Records drawn from a dataset:
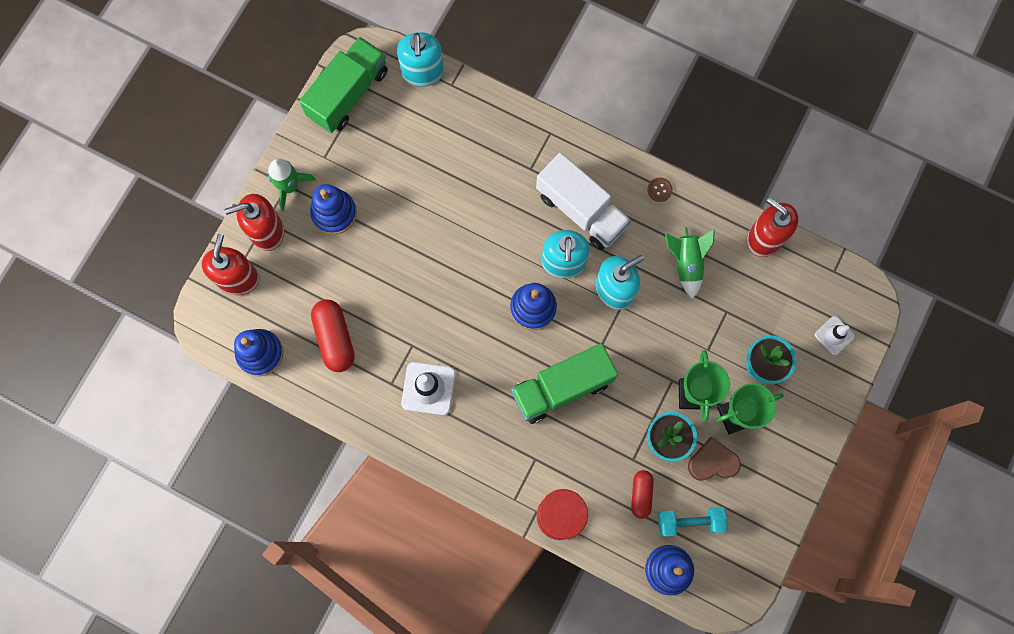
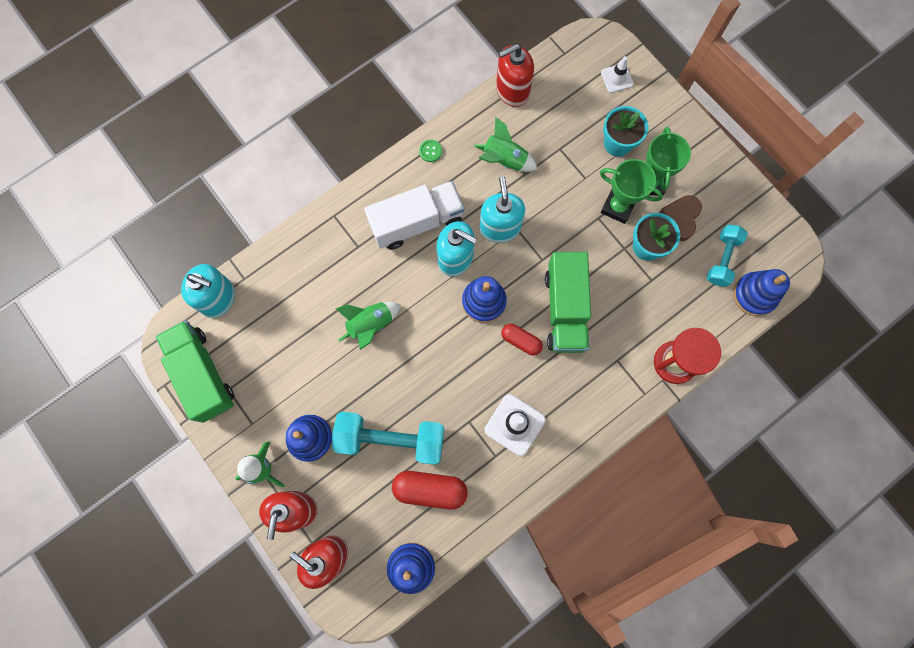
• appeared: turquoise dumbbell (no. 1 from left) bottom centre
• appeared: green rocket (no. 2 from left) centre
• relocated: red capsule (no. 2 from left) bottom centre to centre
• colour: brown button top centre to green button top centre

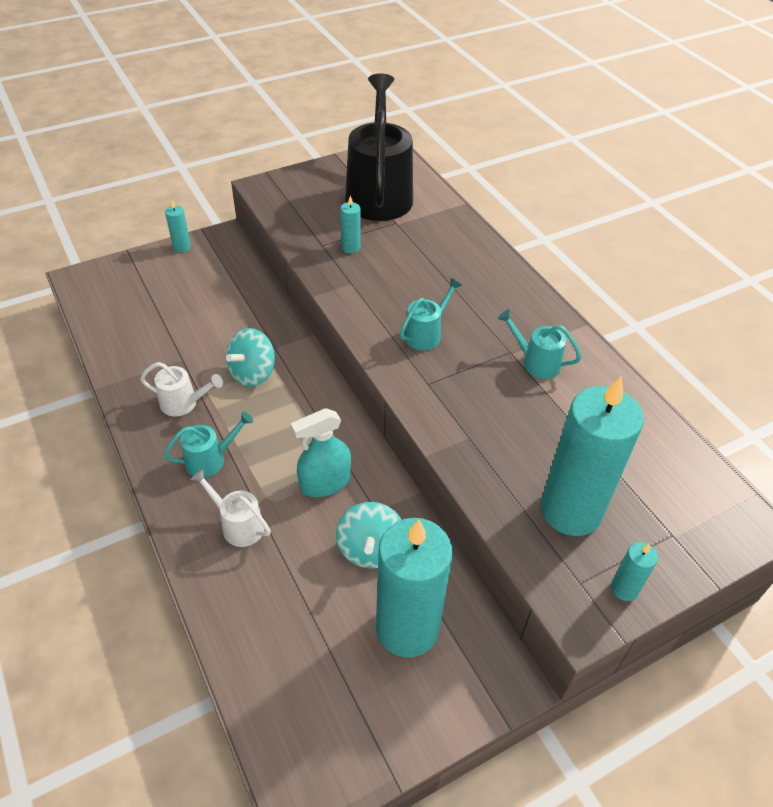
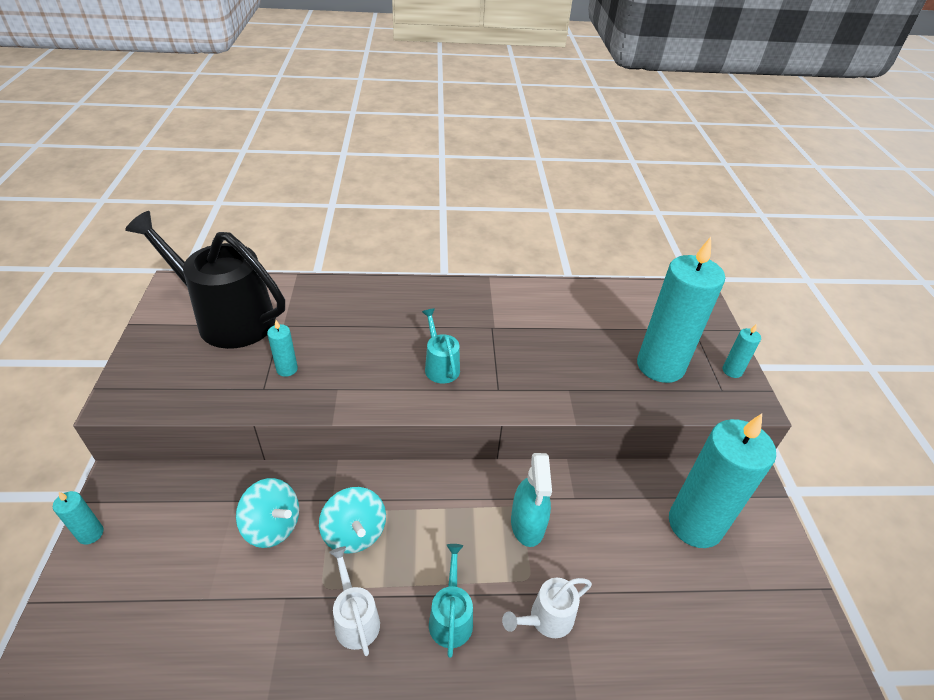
• missing: turquoise watering can (no. 3 from left) middle right
• relocated: turquoise spinning top (no. 2 from left in the first image) centre to turquoise spinning top (no. 1 from left) bottom left
• spun: white watering can (no. 1 from left) middle left = bottom centre 60 degrees counterclockwise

WORK TO COMPLETE: Begin at the first line of the entries and stop after the line holding "centre to centre"; repeat those lines exactly, but not the pictures.

WRITTEN REPLY:
• appeared: turquoise dumbbell (no. 1 from left) bottom centre
• appeared: green rocket (no. 2 from left) centre
• relocated: red capsule (no. 2 from left) bottom centre to centre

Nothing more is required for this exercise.